Your task is to copy the stretch of lines in the records below that begins with the line containing "pink plane: 5 -> 3" and ends with the line containing "blue glue stick: 5 -> 1", exactly as written, with nothing added.

SUPPLIED DATA Block Start

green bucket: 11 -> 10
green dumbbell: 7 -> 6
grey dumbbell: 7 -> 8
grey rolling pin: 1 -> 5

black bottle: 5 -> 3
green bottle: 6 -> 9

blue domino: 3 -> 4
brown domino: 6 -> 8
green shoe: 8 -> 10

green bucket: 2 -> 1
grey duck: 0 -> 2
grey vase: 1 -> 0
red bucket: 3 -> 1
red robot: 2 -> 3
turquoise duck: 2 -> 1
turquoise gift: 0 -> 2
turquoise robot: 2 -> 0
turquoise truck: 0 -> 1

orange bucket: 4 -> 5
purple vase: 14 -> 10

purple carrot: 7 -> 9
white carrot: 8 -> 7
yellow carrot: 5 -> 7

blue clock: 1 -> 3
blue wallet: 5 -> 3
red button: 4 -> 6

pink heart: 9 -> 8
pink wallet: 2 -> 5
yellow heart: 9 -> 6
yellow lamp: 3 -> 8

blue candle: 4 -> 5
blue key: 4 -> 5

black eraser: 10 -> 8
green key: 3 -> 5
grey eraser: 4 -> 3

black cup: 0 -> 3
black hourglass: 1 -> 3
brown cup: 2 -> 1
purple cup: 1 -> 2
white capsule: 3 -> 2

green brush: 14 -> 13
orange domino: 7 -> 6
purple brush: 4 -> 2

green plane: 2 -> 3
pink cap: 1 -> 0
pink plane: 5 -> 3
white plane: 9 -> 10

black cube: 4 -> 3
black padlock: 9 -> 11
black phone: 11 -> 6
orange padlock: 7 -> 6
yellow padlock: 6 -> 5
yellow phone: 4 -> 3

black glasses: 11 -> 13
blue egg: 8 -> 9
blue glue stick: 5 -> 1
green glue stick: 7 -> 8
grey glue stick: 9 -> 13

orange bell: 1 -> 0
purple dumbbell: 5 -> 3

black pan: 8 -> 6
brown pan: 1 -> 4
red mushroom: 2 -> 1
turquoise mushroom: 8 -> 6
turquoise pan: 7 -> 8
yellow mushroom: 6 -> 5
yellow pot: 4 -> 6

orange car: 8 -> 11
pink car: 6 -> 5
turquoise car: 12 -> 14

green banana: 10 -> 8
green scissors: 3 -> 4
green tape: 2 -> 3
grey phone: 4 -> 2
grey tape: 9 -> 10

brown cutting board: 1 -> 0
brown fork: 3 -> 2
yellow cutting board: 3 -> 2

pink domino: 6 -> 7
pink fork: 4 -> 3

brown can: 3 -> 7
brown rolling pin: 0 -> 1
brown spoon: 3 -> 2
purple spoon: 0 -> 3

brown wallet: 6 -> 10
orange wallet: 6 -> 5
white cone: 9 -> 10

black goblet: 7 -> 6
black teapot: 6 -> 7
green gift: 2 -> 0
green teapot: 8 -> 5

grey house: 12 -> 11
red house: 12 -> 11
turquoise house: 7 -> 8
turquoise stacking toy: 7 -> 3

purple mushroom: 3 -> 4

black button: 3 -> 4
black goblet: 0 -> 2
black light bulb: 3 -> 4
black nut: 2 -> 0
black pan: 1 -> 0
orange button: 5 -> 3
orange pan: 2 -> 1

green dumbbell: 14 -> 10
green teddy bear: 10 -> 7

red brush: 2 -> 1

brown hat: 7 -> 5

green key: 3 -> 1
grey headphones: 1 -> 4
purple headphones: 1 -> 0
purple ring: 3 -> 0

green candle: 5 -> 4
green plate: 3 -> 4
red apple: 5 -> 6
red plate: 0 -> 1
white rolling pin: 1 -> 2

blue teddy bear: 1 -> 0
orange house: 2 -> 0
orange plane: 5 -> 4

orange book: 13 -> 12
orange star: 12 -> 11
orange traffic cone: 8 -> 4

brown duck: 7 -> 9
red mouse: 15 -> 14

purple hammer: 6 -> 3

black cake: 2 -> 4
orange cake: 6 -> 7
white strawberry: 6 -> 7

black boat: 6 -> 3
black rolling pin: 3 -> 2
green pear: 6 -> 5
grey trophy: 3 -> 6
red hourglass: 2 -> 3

SUPPLIED DATA Block End

WRITTEN SOLUTION:
pink plane: 5 -> 3
white plane: 9 -> 10

black cube: 4 -> 3
black padlock: 9 -> 11
black phone: 11 -> 6
orange padlock: 7 -> 6
yellow padlock: 6 -> 5
yellow phone: 4 -> 3

black glasses: 11 -> 13
blue egg: 8 -> 9
blue glue stick: 5 -> 1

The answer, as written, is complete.